(Task to complete): Could you return every line of the material that contains the word "camera"?

(Exercise inputs):
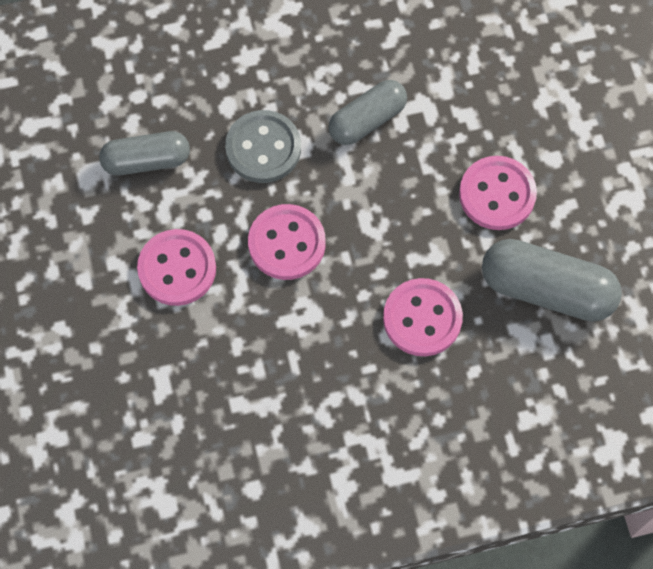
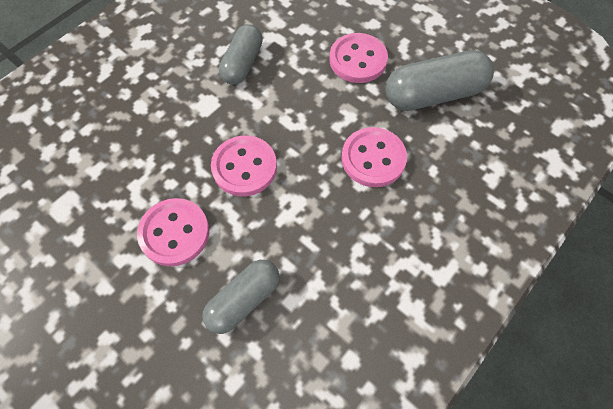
camera: 35 degrees left, 5 degrees down
(146, 161) = (101, 173): grey capsule -> grey capsule (244, 300)
(263, 148) = (184, 118): grey button -> none

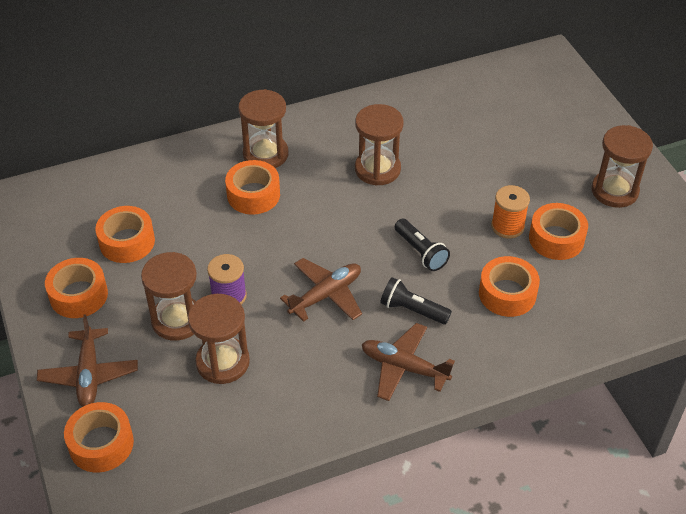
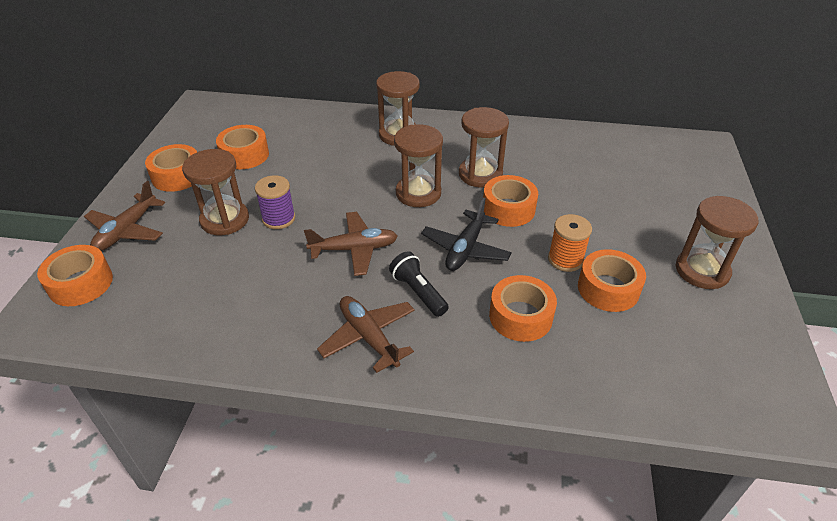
camera: 30 degrees right, 5 degrees down
(222, 362) = (226, 264): brown hourglass -> brown hourglass (418, 193)
(253, 195) = (364, 157): orange tape -> orange tape (508, 209)
(421, 252) = (465, 249): black flashlight -> black plane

(Solution for this task):
camera: 35 degrees left, 5 degrees down
camera: 30 degrees right, 5 degrees down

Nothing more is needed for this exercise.